To-do item: Reproduce exactly, and only, the lines below from the one containing "black button: [196,126,244,162]" through the one containing "purple pan: [390,48,481,86]".

Record extracts:
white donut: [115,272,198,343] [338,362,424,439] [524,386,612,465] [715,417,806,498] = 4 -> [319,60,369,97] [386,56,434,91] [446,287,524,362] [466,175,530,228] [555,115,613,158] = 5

--

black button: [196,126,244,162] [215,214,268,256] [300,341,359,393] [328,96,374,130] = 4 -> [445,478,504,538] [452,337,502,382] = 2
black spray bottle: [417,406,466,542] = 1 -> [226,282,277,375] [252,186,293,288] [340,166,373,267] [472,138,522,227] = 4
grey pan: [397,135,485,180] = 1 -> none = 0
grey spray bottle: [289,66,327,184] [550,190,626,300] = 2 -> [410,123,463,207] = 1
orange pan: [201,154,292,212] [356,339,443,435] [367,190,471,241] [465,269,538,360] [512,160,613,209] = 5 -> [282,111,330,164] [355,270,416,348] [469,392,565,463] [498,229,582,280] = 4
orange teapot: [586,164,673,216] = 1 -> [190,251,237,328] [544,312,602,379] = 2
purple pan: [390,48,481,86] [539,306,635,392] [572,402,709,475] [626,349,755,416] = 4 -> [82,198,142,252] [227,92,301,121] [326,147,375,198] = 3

* * *

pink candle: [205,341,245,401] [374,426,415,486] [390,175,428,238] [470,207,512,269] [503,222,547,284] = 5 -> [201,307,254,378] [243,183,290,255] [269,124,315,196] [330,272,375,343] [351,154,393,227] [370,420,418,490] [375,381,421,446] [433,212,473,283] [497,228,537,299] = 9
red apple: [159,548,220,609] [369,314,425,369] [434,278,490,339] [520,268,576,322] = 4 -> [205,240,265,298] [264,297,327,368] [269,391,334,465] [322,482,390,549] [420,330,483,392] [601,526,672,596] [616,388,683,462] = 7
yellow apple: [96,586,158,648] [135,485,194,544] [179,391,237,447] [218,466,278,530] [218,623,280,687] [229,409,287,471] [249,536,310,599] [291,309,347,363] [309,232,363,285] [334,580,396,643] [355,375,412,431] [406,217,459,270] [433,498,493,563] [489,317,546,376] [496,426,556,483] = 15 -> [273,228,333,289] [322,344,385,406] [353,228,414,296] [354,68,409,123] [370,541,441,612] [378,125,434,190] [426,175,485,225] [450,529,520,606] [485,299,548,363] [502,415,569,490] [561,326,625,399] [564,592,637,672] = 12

Answer section:
black button: [196,126,244,162] [215,214,268,256] [300,341,359,393] [328,96,374,130] = 4 -> [445,478,504,538] [452,337,502,382] = 2
black spray bottle: [417,406,466,542] = 1 -> [226,282,277,375] [252,186,293,288] [340,166,373,267] [472,138,522,227] = 4
grey pan: [397,135,485,180] = 1 -> none = 0
grey spray bottle: [289,66,327,184] [550,190,626,300] = 2 -> [410,123,463,207] = 1
orange pan: [201,154,292,212] [356,339,443,435] [367,190,471,241] [465,269,538,360] [512,160,613,209] = 5 -> [282,111,330,164] [355,270,416,348] [469,392,565,463] [498,229,582,280] = 4
orange teapot: [586,164,673,216] = 1 -> [190,251,237,328] [544,312,602,379] = 2
purple pan: [390,48,481,86] [539,306,635,392] [572,402,709,475] [626,349,755,416] = 4 -> [82,198,142,252] [227,92,301,121] [326,147,375,198] = 3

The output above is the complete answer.